• Exercise brief
Going down the listing below, print exactly each line from the one with "brown plate A7 level" up to and including the one with "cyan round brick H9 level 2 -> none", and skip the rest.

• Data section

--

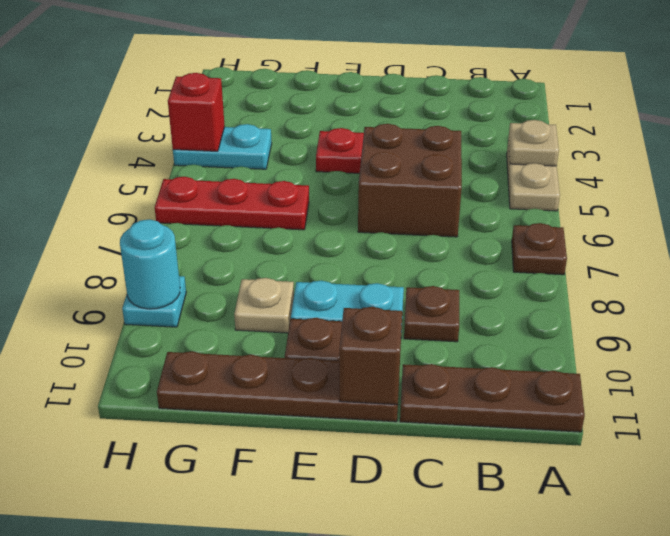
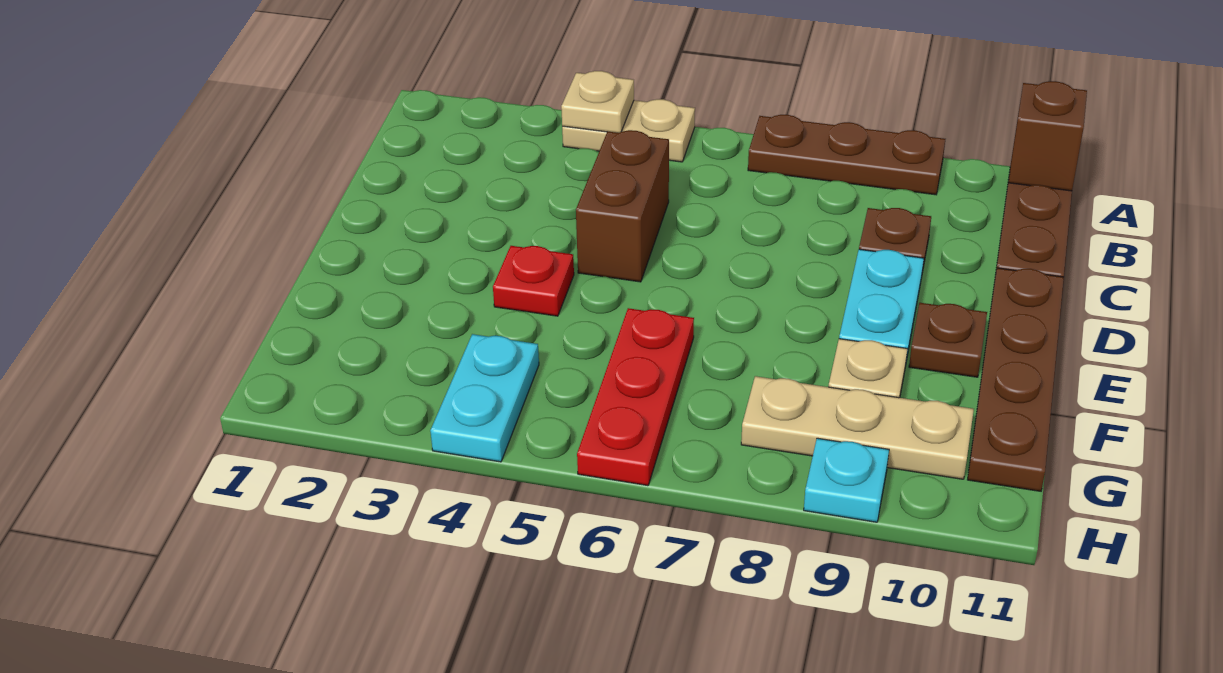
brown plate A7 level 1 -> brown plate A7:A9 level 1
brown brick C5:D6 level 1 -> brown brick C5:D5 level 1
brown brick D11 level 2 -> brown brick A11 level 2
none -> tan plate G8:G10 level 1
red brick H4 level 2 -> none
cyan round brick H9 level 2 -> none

--

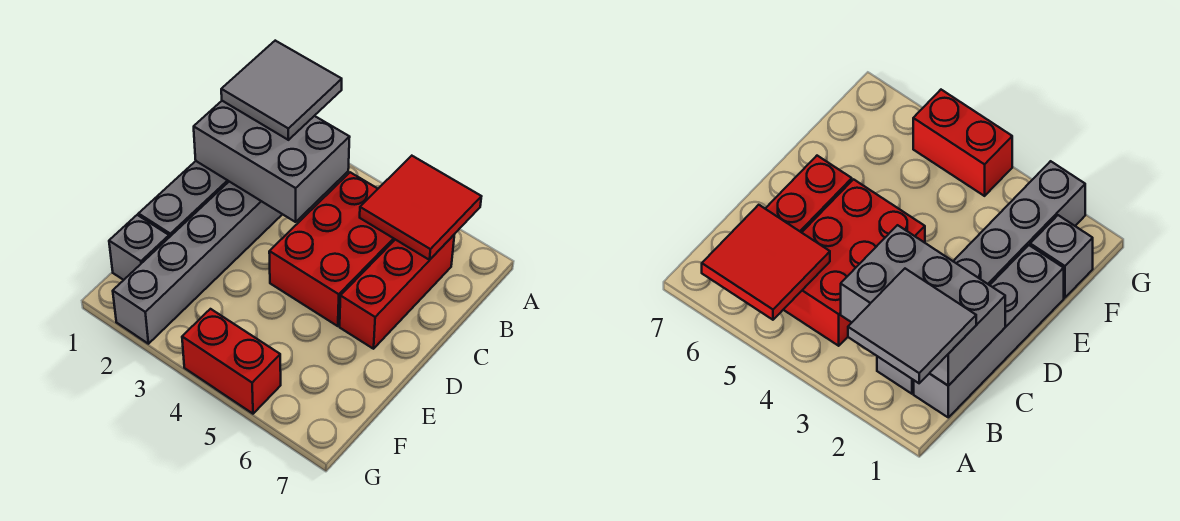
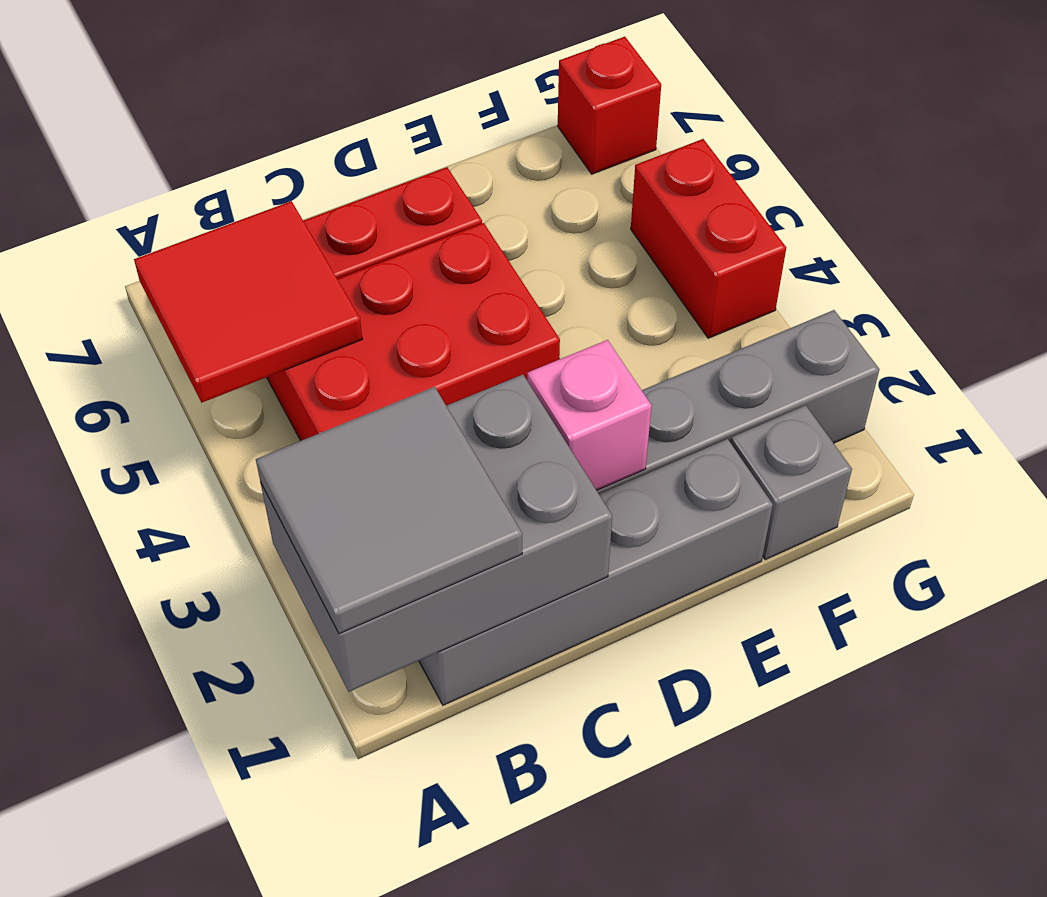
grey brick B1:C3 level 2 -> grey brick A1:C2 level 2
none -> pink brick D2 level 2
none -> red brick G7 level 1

--

• The answer
brown plate A7 level 1 -> brown plate A7:A9 level 1
brown brick C5:D6 level 1 -> brown brick C5:D5 level 1
brown brick D11 level 2 -> brown brick A11 level 2
none -> tan plate G8:G10 level 1
red brick H4 level 2 -> none
cyan round brick H9 level 2 -> none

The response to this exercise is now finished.